Start of Block

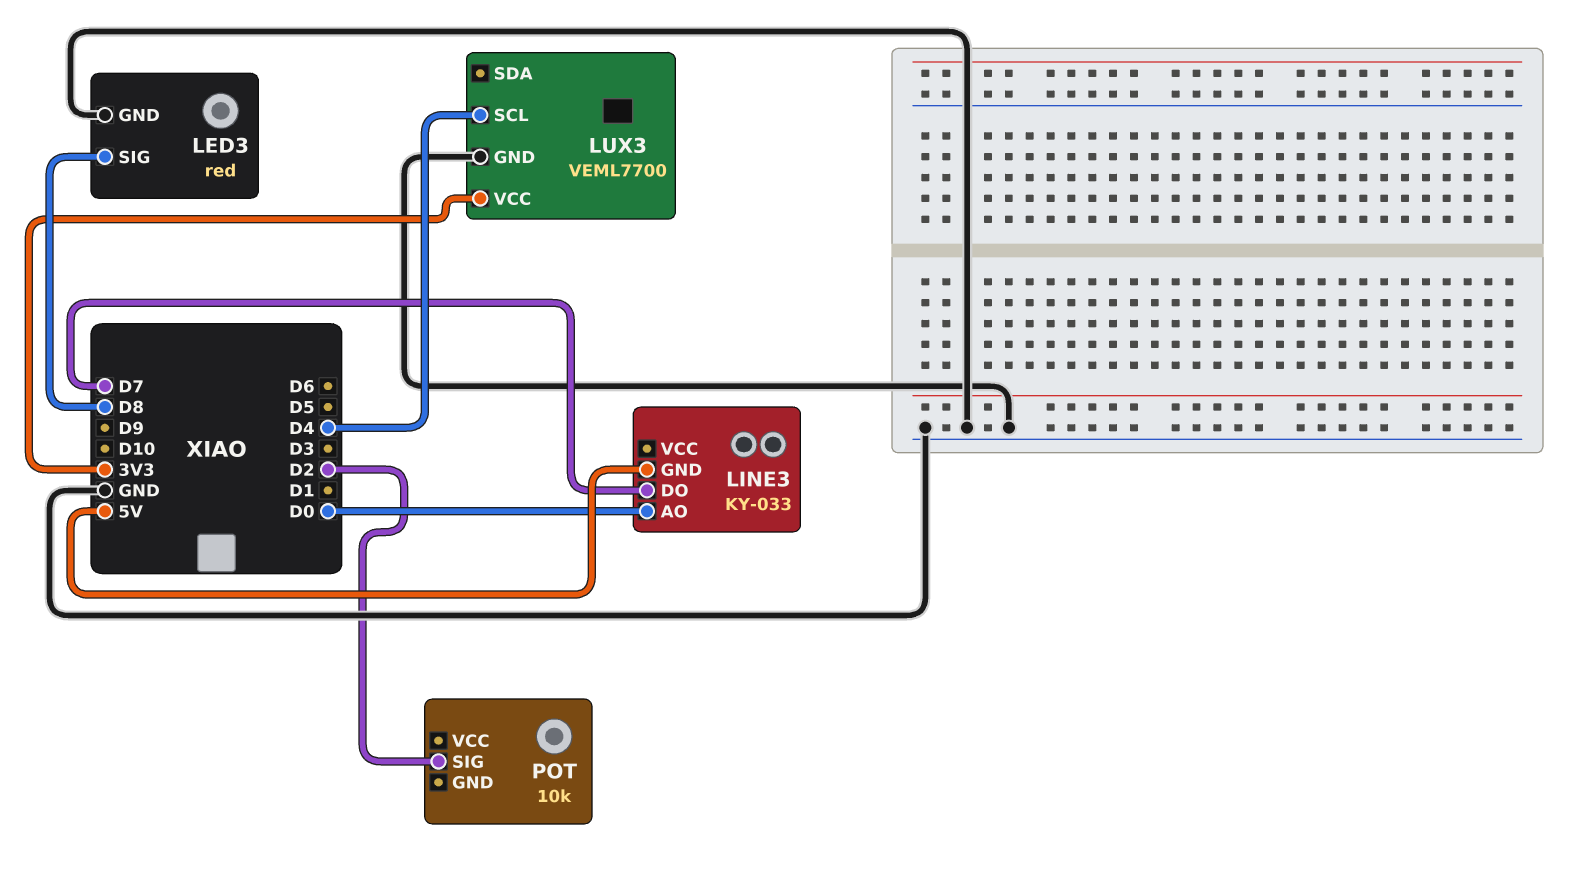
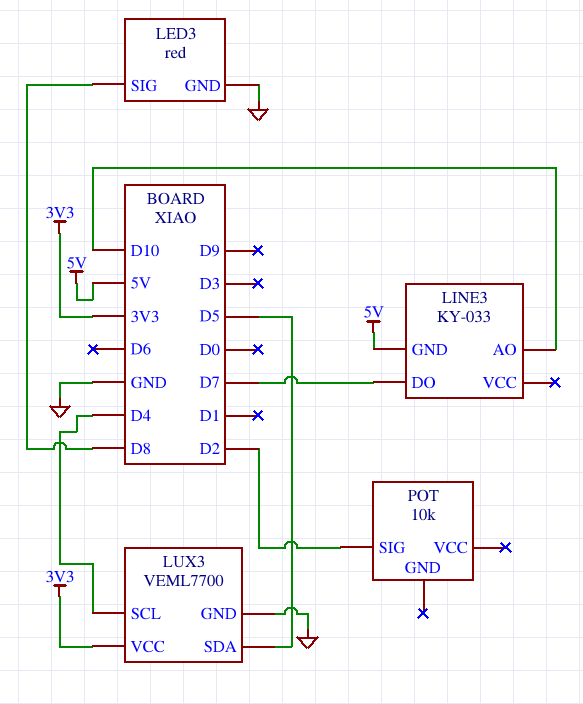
LINE3 pin AO: D0 -> D10
LUX3 pin SDA: none -> D5

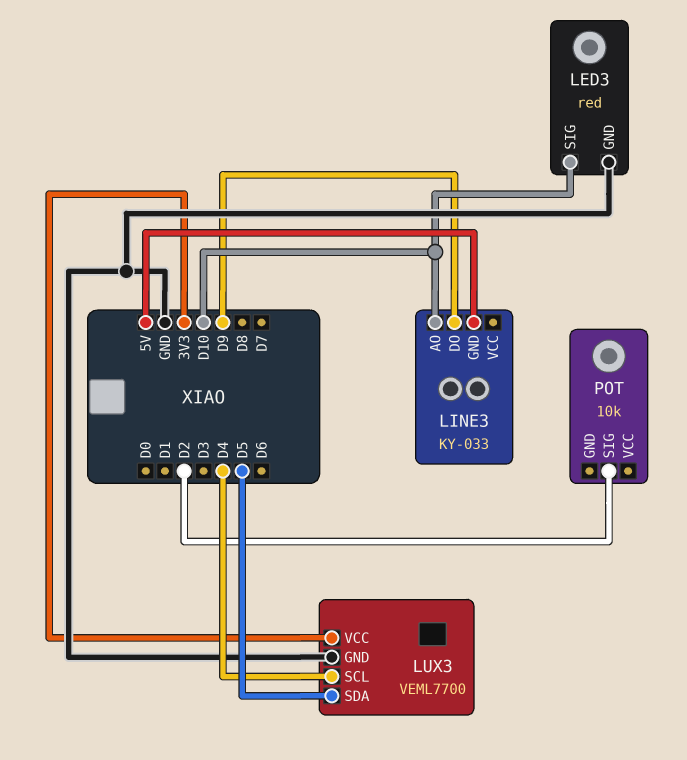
LED3 pin SIG: D8 -> D10
LINE3 pin DO: D7 -> D9

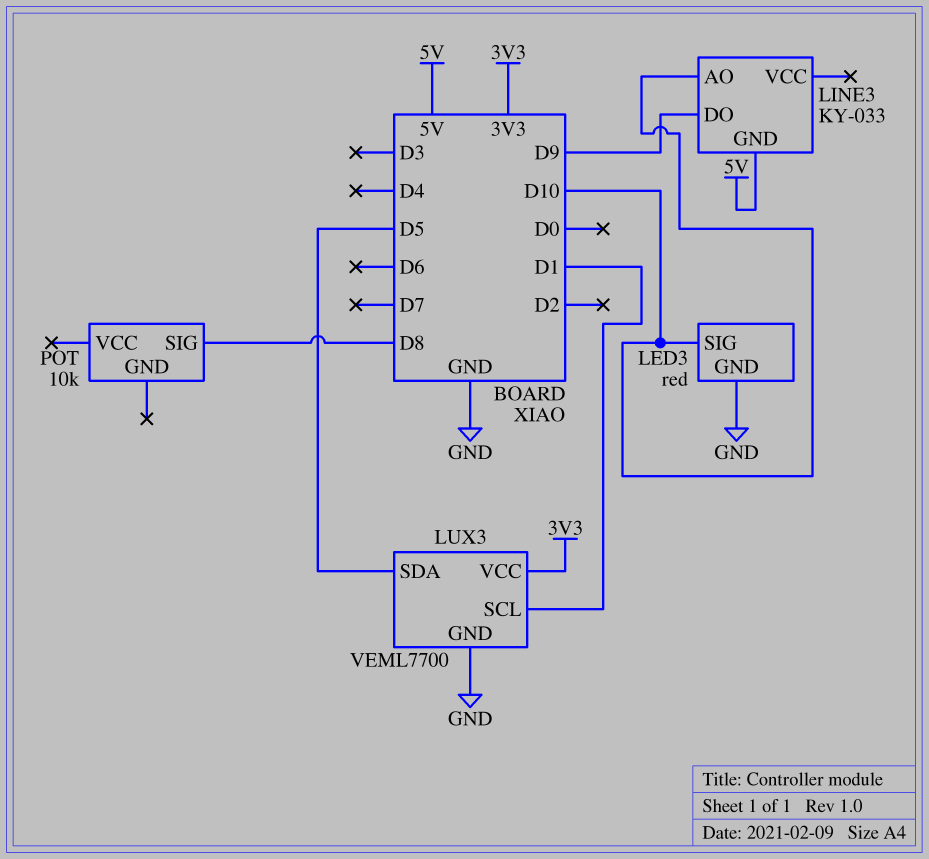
LUX3 pin SCL: D4 -> D1
POT pin SIG: D2 -> D8

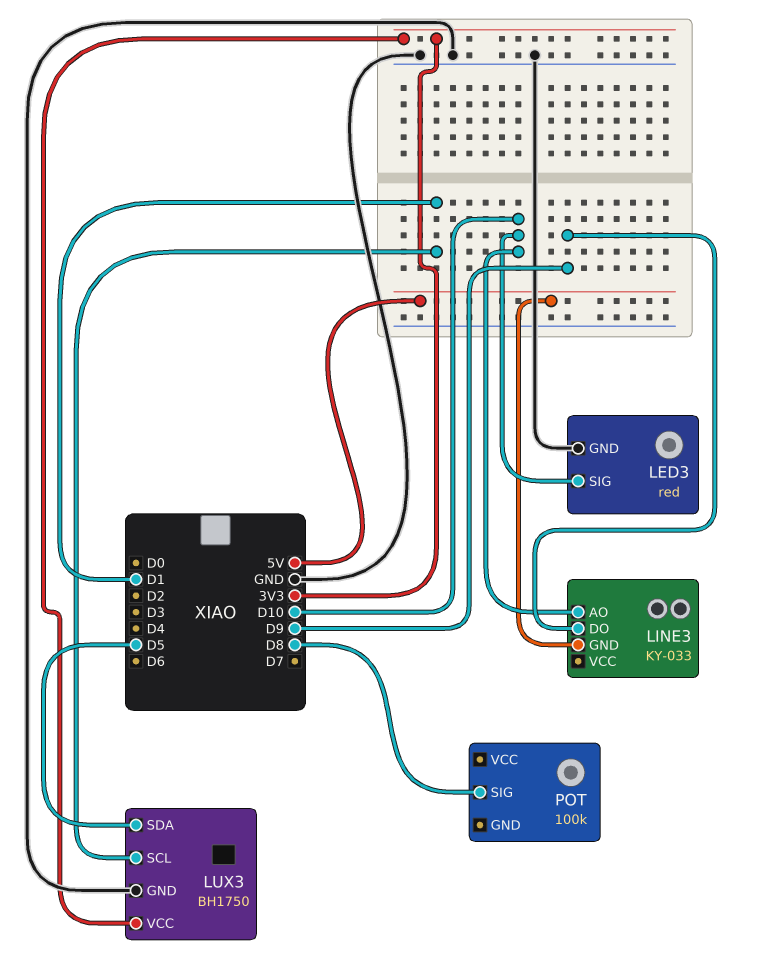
LUX3: VEML7700 -> BH1750
POT: 10k -> 100k

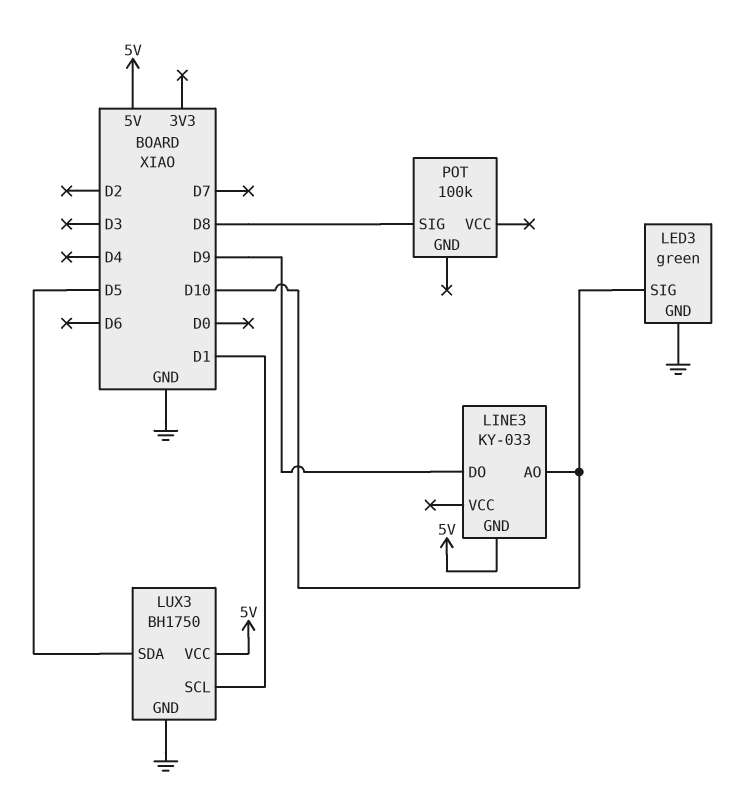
LED3: red -> green
LUX3 pin VCC: 3V3 -> 5V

End of Block

"POT pin SIG: D2 -> D8" marks the first line to be returned; return exactly that line and every line after it through the last line of the listing, omitting pictures.

### EXERCISE ANSWER:
POT pin SIG: D2 -> D8

LUX3: VEML7700 -> BH1750
POT: 10k -> 100k

LED3: red -> green
LUX3 pin VCC: 3V3 -> 5V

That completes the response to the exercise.